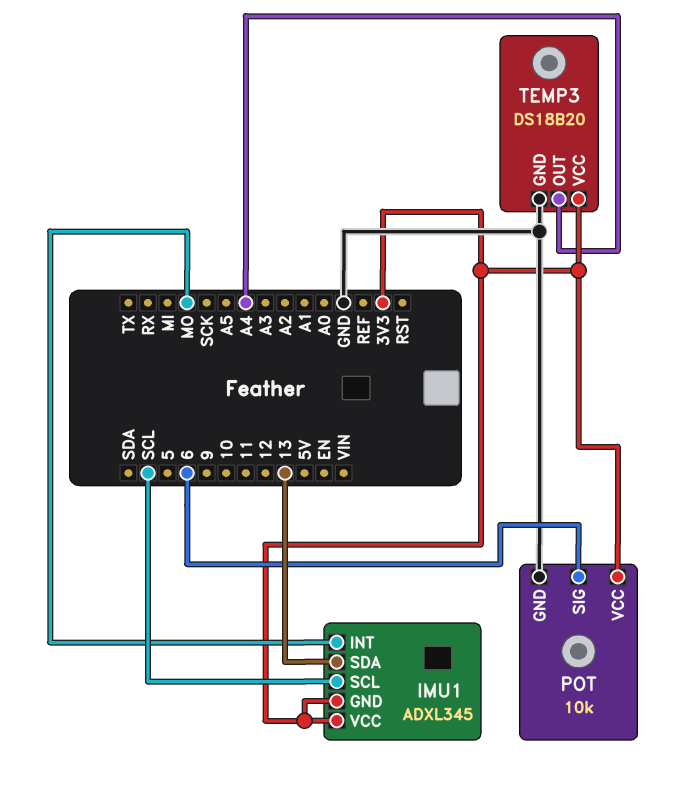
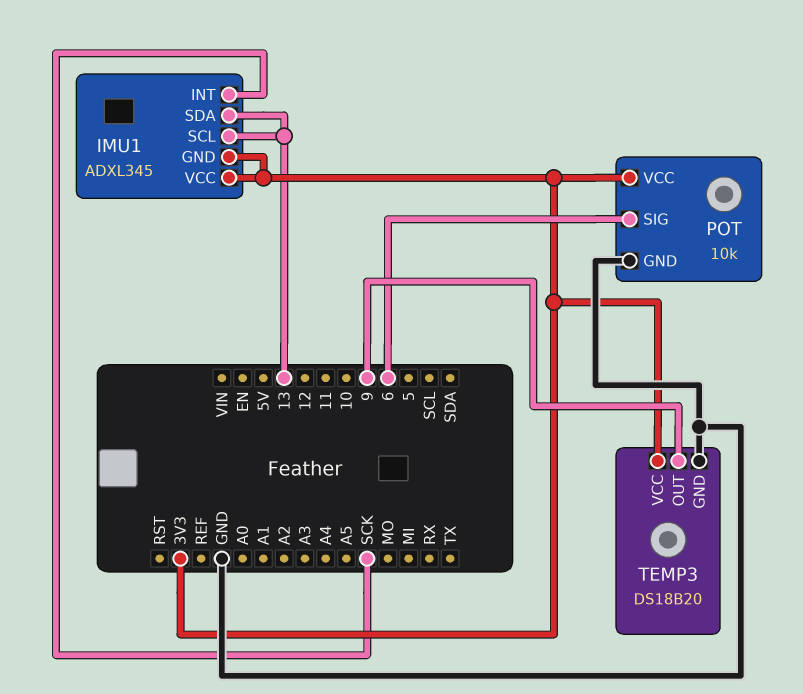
IMU1 pin INT: MO -> SCK
IMU1 pin SCL: SCL -> 13
TEMP3 pin OUT: A4 -> 9

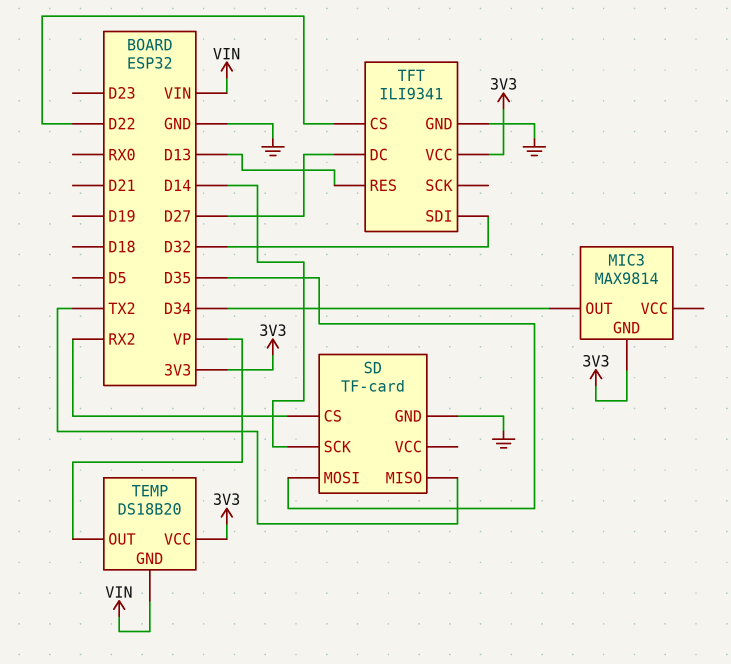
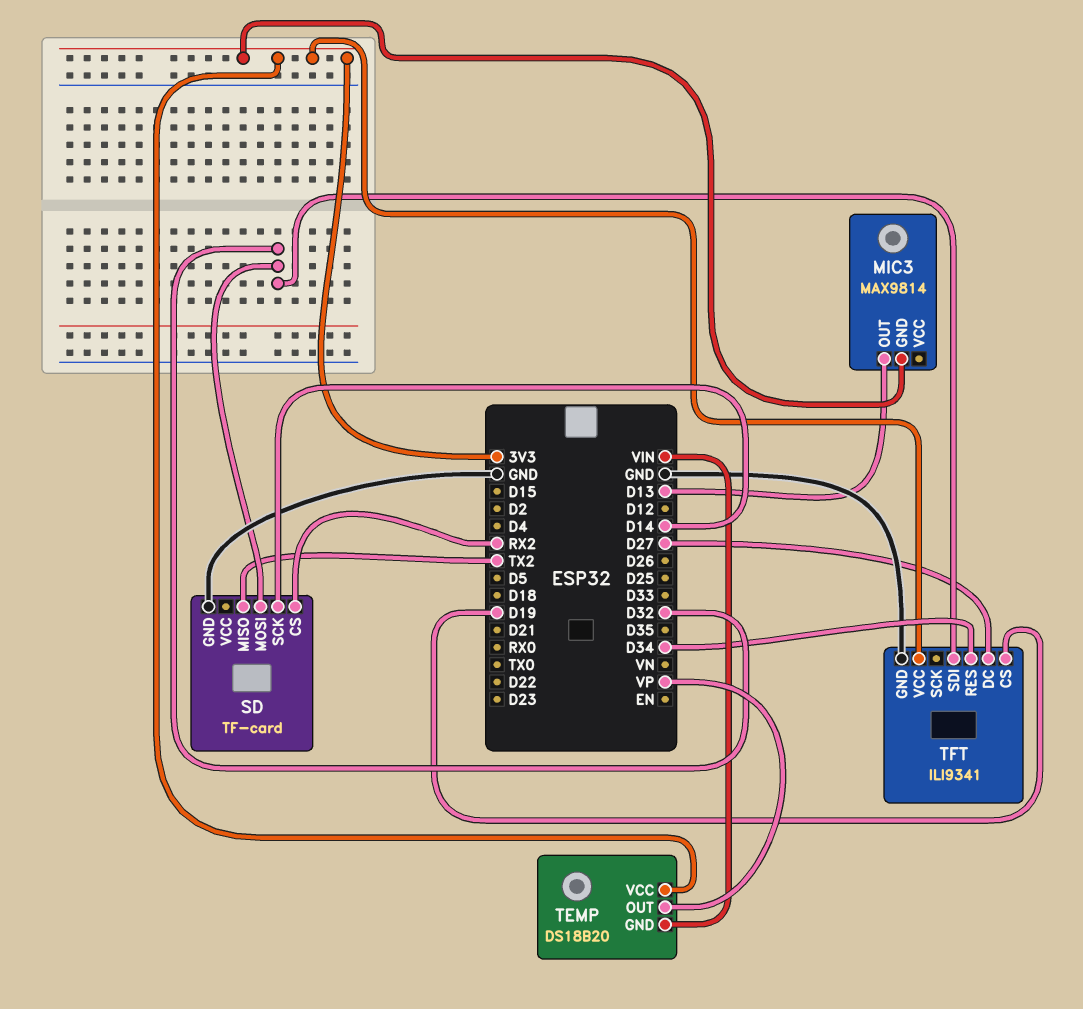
MIC3 pin OUT: D34 -> D13
SD pin MOSI: D35 -> D32
TFT pin CS: D22 -> D19
TFT pin RES: D13 -> D34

──────

Copy the records exactly. Skip any pictures.

** Response **
IMU1 pin INT: MO -> SCK
IMU1 pin SCL: SCL -> 13
TEMP3 pin OUT: A4 -> 9

MIC3 pin OUT: D34 -> D13
SD pin MOSI: D35 -> D32
TFT pin CS: D22 -> D19
TFT pin RES: D13 -> D34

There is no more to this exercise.